→ **Instructions for the task**: Leave out the pictures and output exactly the lines below from the one with "(510, 445) = (466, 284): pink" down to the one with "(259, 198) = (349, 255): purple", both of them included.

(Exercise inputs Opens)

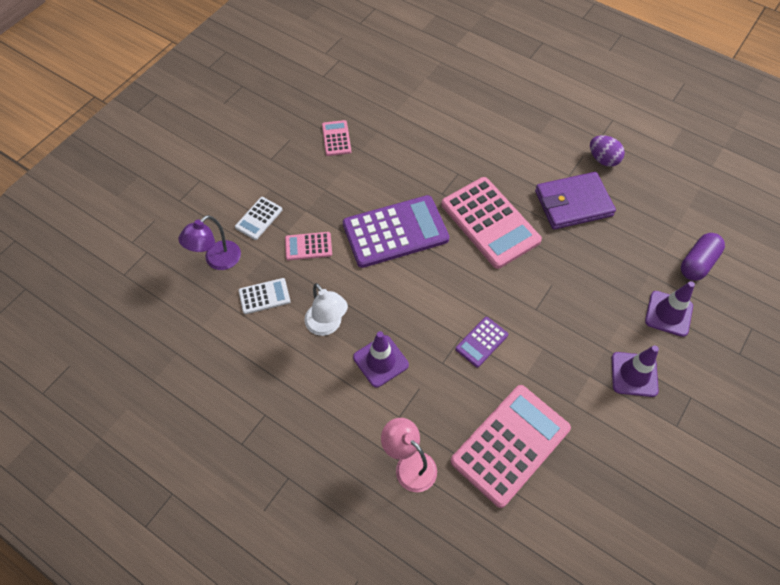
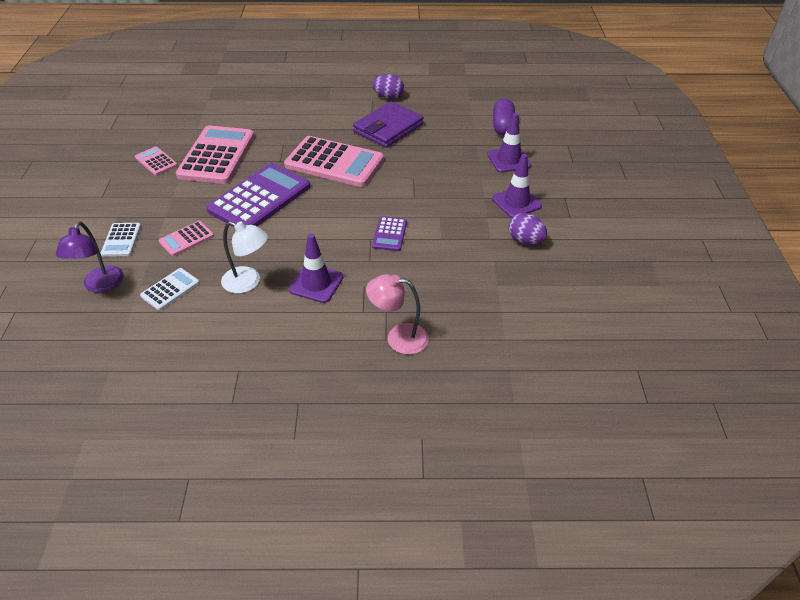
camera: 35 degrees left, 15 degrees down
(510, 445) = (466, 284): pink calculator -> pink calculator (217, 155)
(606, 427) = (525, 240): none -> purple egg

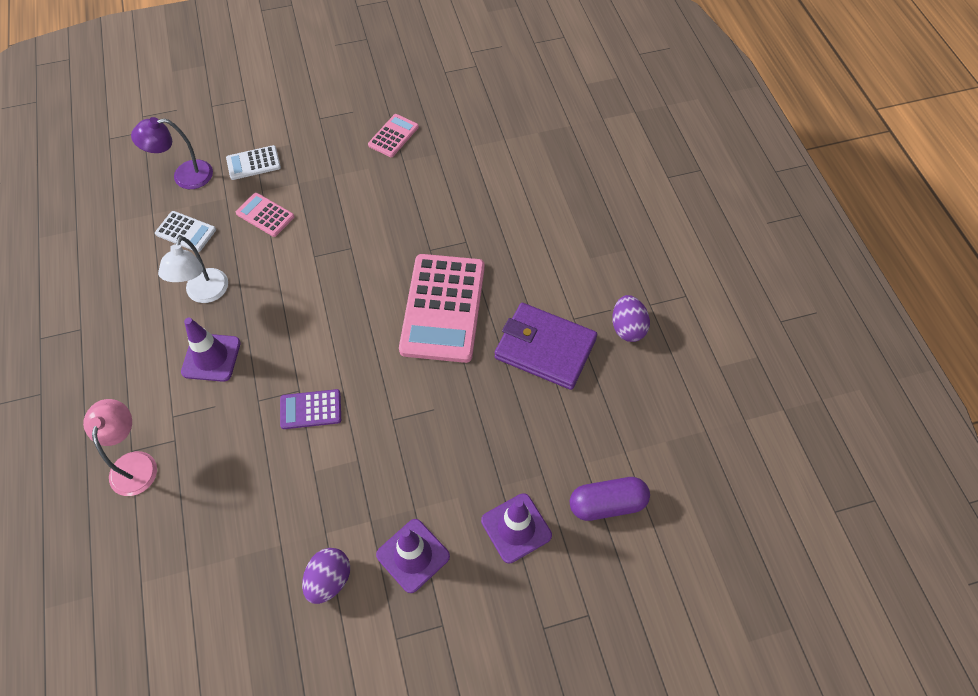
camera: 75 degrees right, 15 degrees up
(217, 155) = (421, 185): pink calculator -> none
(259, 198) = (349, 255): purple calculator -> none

(Exercise inputs Closes)
(Exercise inputs Opens)

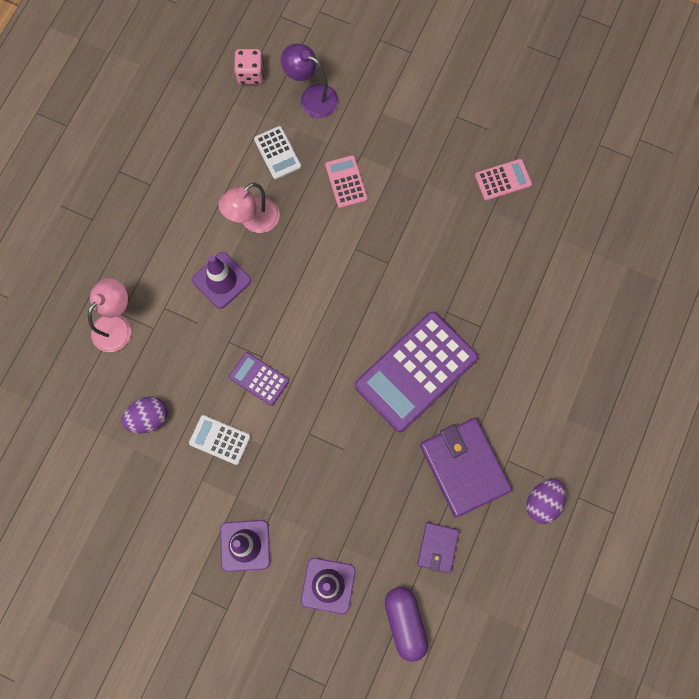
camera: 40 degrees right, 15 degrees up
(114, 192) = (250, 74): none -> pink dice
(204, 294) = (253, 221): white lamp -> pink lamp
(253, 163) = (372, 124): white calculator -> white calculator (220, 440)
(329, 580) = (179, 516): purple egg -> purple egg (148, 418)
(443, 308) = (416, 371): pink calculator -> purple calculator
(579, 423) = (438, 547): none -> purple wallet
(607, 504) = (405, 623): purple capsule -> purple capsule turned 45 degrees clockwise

(Exercise inputs Closes)

→ **Answer for the task**:
(510, 445) = (466, 284): pink calculator -> pink calculator (217, 155)
(606, 427) = (525, 240): none -> purple egg

camera: 75 degrees right, 15 degrees up
(217, 155) = (421, 185): pink calculator -> none
(259, 198) = (349, 255): purple calculator -> none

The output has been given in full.